Input data:
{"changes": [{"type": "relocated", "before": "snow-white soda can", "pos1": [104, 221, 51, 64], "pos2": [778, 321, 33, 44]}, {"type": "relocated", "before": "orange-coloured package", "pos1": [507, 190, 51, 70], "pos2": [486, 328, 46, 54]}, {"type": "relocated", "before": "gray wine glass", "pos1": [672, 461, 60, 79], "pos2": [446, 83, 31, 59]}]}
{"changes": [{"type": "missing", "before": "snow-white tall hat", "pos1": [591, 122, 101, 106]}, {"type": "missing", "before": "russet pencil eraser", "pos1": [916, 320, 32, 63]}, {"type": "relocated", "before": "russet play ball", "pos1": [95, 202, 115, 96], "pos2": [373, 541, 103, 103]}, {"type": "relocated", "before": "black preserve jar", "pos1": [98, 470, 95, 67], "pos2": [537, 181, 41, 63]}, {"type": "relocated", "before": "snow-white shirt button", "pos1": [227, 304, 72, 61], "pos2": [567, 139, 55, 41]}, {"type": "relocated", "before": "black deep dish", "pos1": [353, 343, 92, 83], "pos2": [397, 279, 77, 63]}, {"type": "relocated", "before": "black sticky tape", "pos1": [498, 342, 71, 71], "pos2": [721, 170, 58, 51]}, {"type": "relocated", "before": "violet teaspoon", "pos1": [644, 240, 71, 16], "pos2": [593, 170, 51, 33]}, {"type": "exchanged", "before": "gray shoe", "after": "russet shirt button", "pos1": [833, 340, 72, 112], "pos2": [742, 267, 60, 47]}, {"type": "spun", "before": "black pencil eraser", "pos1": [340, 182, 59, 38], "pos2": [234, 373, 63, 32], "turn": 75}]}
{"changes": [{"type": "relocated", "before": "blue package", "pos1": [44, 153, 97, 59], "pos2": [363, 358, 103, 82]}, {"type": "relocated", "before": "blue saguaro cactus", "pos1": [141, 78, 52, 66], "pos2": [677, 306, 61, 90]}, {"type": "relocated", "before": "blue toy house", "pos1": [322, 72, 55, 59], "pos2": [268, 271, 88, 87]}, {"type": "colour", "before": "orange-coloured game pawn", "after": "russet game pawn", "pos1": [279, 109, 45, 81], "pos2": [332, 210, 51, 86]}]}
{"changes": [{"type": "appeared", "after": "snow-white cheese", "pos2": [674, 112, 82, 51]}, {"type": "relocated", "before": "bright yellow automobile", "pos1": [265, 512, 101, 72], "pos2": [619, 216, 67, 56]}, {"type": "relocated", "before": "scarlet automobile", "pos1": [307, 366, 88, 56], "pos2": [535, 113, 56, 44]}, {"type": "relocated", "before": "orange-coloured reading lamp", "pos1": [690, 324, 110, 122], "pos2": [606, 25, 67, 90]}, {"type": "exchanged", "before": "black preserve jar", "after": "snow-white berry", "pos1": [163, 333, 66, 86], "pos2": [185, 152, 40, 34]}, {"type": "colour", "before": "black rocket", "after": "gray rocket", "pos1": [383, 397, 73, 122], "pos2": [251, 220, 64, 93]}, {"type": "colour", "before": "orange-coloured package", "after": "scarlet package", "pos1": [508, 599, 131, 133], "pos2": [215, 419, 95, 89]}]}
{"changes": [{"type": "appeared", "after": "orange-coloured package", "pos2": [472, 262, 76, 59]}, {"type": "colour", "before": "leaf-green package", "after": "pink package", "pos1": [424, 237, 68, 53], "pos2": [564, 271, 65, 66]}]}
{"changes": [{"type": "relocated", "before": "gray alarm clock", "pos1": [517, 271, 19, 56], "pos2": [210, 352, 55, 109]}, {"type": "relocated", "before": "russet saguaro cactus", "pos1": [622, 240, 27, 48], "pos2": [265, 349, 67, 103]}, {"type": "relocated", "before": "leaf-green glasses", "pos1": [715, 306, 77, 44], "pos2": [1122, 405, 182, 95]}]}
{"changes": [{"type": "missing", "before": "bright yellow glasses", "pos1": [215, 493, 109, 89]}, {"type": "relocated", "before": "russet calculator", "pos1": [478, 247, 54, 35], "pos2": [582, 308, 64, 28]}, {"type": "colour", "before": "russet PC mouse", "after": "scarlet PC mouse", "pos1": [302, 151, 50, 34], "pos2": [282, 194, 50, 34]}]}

Your task: The material above must be output in full. Keep every word as it is.

Exercise answer:
{"changes": [{"type": "relocated", "before": "snow-white soda can", "pos1": [104, 221, 51, 64], "pos2": [778, 321, 33, 44]}, {"type": "relocated", "before": "orange-coloured package", "pos1": [507, 190, 51, 70], "pos2": [486, 328, 46, 54]}, {"type": "relocated", "before": "gray wine glass", "pos1": [672, 461, 60, 79], "pos2": [446, 83, 31, 59]}]}
{"changes": [{"type": "missing", "before": "snow-white tall hat", "pos1": [591, 122, 101, 106]}, {"type": "missing", "before": "russet pencil eraser", "pos1": [916, 320, 32, 63]}, {"type": "relocated", "before": "russet play ball", "pos1": [95, 202, 115, 96], "pos2": [373, 541, 103, 103]}, {"type": "relocated", "before": "black preserve jar", "pos1": [98, 470, 95, 67], "pos2": [537, 181, 41, 63]}, {"type": "relocated", "before": "snow-white shirt button", "pos1": [227, 304, 72, 61], "pos2": [567, 139, 55, 41]}, {"type": "relocated", "before": "black deep dish", "pos1": [353, 343, 92, 83], "pos2": [397, 279, 77, 63]}, {"type": "relocated", "before": "black sticky tape", "pos1": [498, 342, 71, 71], "pos2": [721, 170, 58, 51]}, {"type": "relocated", "before": "violet teaspoon", "pos1": [644, 240, 71, 16], "pos2": [593, 170, 51, 33]}, {"type": "exchanged", "before": "gray shoe", "after": "russet shirt button", "pos1": [833, 340, 72, 112], "pos2": [742, 267, 60, 47]}, {"type": "spun", "before": "black pencil eraser", "pos1": [340, 182, 59, 38], "pos2": [234, 373, 63, 32], "turn": 75}]}
{"changes": [{"type": "relocated", "before": "blue package", "pos1": [44, 153, 97, 59], "pos2": [363, 358, 103, 82]}, {"type": "relocated", "before": "blue saguaro cactus", "pos1": [141, 78, 52, 66], "pos2": [677, 306, 61, 90]}, {"type": "relocated", "before": "blue toy house", "pos1": [322, 72, 55, 59], "pos2": [268, 271, 88, 87]}, {"type": "colour", "before": "orange-coloured game pawn", "after": "russet game pawn", "pos1": [279, 109, 45, 81], "pos2": [332, 210, 51, 86]}]}
{"changes": [{"type": "appeared", "after": "snow-white cheese", "pos2": [674, 112, 82, 51]}, {"type": "relocated", "before": "bright yellow automobile", "pos1": [265, 512, 101, 72], "pos2": [619, 216, 67, 56]}, {"type": "relocated", "before": "scarlet automobile", "pos1": [307, 366, 88, 56], "pos2": [535, 113, 56, 44]}, {"type": "relocated", "before": "orange-coloured reading lamp", "pos1": [690, 324, 110, 122], "pos2": [606, 25, 67, 90]}, {"type": "exchanged", "before": "black preserve jar", "after": "snow-white berry", "pos1": [163, 333, 66, 86], "pos2": [185, 152, 40, 34]}, {"type": "colour", "before": "black rocket", "after": "gray rocket", "pos1": [383, 397, 73, 122], "pos2": [251, 220, 64, 93]}, {"type": "colour", "before": "orange-coloured package", "after": "scarlet package", "pos1": [508, 599, 131, 133], "pos2": [215, 419, 95, 89]}]}
{"changes": [{"type": "appeared", "after": "orange-coloured package", "pos2": [472, 262, 76, 59]}, {"type": "colour", "before": "leaf-green package", "after": "pink package", "pos1": [424, 237, 68, 53], "pos2": [564, 271, 65, 66]}]}
{"changes": [{"type": "relocated", "before": "gray alarm clock", "pos1": [517, 271, 19, 56], "pos2": [210, 352, 55, 109]}, {"type": "relocated", "before": "russet saguaro cactus", "pos1": [622, 240, 27, 48], "pos2": [265, 349, 67, 103]}, {"type": "relocated", "before": "leaf-green glasses", "pos1": [715, 306, 77, 44], "pos2": [1122, 405, 182, 95]}]}
{"changes": [{"type": "missing", "before": "bright yellow glasses", "pos1": [215, 493, 109, 89]}, {"type": "relocated", "before": "russet calculator", "pos1": [478, 247, 54, 35], "pos2": [582, 308, 64, 28]}, {"type": "colour", "before": "russet PC mouse", "after": "scarlet PC mouse", "pos1": [302, 151, 50, 34], "pos2": [282, 194, 50, 34]}]}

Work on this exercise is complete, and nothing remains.